- Activity: Write the data out again, exactly as given.

- Information shown:
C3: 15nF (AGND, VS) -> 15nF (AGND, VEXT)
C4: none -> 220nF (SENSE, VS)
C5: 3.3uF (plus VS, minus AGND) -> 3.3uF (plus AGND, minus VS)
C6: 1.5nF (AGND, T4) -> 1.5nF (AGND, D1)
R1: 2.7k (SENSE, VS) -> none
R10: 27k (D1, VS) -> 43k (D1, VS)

- Exercise result:
C3: 15nF (AGND, VS) -> 15nF (AGND, VEXT)
C4: none -> 220nF (SENSE, VS)
C5: 3.3uF (plus VS, minus AGND) -> 3.3uF (plus AGND, minus VS)
C6: 1.5nF (AGND, T4) -> 1.5nF (AGND, D1)
R1: 2.7k (SENSE, VS) -> none
R10: 27k (D1, VS) -> 43k (D1, VS)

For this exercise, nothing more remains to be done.